[[ Data excerpts, beginning ]]

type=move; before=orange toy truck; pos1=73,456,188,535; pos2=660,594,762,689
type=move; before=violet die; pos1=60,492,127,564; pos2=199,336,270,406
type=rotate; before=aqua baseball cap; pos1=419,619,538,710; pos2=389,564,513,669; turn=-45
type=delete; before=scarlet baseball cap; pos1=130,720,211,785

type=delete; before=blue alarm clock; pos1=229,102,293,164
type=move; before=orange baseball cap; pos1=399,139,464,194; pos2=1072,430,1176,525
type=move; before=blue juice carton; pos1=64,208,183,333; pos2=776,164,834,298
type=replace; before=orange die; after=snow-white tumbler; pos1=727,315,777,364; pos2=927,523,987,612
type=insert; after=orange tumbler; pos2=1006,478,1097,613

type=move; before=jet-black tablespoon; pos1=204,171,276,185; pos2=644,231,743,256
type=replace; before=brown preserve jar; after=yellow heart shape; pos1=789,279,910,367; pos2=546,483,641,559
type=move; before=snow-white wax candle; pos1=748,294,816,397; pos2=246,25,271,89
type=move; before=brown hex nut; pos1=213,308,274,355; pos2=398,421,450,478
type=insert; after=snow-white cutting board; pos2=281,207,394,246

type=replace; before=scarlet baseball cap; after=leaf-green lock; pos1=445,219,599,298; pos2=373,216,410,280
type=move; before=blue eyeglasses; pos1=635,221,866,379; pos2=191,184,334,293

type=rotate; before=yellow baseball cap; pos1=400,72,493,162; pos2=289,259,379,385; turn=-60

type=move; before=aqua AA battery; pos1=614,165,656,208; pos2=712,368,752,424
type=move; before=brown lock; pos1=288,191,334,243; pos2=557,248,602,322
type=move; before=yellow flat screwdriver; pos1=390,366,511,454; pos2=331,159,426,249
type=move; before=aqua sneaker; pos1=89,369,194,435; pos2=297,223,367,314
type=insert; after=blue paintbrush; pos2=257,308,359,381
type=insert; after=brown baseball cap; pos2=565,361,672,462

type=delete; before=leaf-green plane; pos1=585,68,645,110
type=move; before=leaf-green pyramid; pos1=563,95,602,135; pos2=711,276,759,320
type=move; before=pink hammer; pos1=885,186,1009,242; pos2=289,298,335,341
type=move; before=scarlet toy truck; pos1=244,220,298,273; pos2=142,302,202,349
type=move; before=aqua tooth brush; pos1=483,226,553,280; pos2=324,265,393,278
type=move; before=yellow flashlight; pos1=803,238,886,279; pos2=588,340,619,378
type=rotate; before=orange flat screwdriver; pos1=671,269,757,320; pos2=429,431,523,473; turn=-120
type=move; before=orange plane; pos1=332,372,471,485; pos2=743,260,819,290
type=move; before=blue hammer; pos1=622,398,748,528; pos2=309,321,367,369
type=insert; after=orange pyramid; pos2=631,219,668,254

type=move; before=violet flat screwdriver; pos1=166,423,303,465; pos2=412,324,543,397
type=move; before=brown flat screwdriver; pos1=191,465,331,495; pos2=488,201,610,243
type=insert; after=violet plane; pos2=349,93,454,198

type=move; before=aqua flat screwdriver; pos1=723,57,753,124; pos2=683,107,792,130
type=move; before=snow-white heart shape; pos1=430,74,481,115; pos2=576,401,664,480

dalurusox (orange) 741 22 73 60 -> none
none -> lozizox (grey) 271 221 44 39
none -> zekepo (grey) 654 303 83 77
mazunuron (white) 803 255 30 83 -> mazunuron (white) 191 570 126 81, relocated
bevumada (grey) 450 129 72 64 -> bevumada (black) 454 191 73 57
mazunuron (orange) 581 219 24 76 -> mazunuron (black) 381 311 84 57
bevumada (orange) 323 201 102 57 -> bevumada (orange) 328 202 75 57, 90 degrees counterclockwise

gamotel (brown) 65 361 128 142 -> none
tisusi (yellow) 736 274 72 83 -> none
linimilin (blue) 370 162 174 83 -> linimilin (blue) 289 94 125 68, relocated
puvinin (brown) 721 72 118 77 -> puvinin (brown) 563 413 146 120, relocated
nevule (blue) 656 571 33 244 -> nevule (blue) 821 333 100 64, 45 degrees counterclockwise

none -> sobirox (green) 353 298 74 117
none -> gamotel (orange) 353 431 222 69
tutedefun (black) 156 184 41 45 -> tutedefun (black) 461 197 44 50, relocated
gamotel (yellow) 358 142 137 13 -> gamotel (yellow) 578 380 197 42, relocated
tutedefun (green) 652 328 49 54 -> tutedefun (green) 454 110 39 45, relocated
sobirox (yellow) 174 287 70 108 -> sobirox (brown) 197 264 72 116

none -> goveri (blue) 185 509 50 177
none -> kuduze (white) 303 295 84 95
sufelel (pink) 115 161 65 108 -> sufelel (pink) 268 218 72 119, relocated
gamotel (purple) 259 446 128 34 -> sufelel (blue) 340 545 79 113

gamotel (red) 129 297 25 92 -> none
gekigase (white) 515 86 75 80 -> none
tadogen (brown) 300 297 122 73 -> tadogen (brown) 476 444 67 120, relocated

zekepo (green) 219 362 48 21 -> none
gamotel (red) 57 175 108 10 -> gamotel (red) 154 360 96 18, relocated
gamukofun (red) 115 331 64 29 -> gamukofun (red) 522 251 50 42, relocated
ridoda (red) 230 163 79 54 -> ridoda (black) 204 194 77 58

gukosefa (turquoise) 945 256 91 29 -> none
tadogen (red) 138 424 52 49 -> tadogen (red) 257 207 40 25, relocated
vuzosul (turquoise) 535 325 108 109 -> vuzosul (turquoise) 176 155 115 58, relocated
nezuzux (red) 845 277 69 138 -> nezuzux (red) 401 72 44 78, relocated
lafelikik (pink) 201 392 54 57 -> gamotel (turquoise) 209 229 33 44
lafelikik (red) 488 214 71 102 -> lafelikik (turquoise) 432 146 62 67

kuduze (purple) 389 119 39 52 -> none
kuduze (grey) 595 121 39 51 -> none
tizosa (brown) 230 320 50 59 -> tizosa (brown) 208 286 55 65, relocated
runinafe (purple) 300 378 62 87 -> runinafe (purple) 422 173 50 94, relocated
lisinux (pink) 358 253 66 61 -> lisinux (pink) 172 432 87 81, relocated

[[ Data excerpts, end ]]

[About this exercise]
If a line in the records above holds the string "bevumada", copy it out.

[Your solution]
bevumada (grey) 450 129 72 64 -> bevumada (black) 454 191 73 57
bevumada (orange) 323 201 102 57 -> bevumada (orange) 328 202 75 57, 90 degrees counterclockwise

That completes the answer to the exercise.